→ Work task:
Show each line of the listing in which the word "cactus" occurs.

→ Input for this task:
- - - -
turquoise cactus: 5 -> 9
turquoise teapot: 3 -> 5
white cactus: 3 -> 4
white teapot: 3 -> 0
- - - -
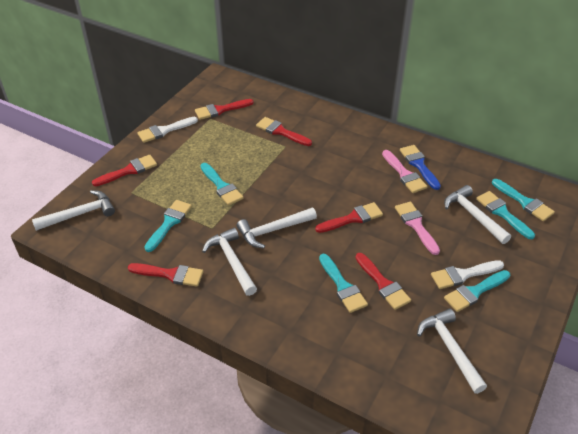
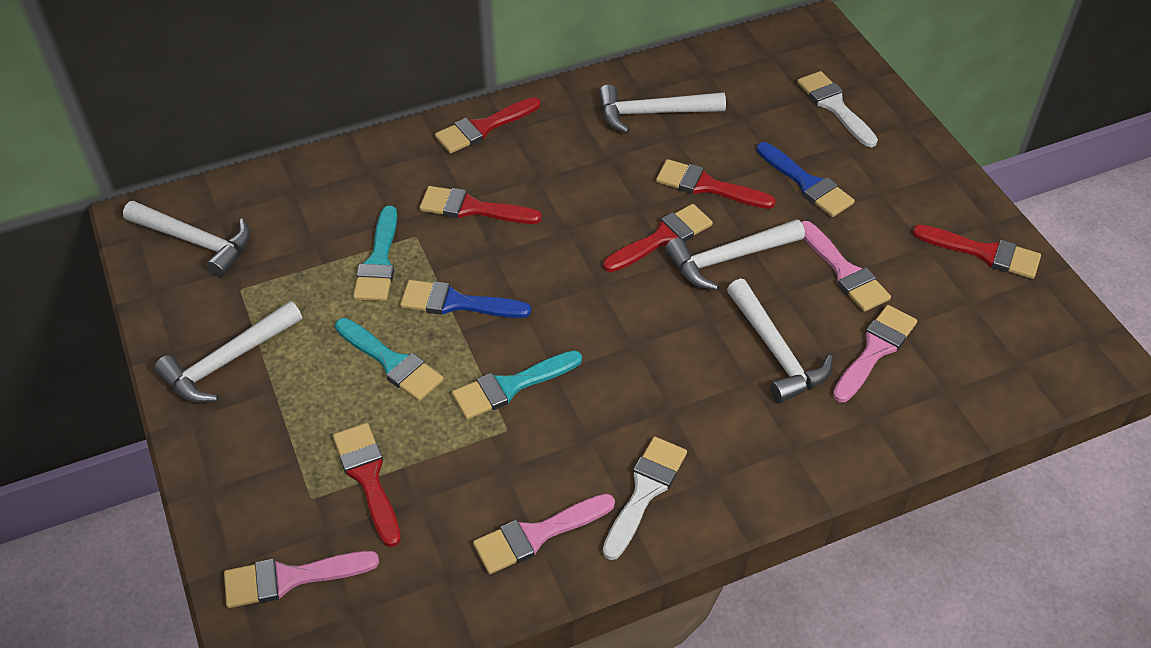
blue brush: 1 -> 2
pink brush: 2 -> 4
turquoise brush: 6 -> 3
- - - -
→ Solution below:
turquoise cactus: 5 -> 9
white cactus: 3 -> 4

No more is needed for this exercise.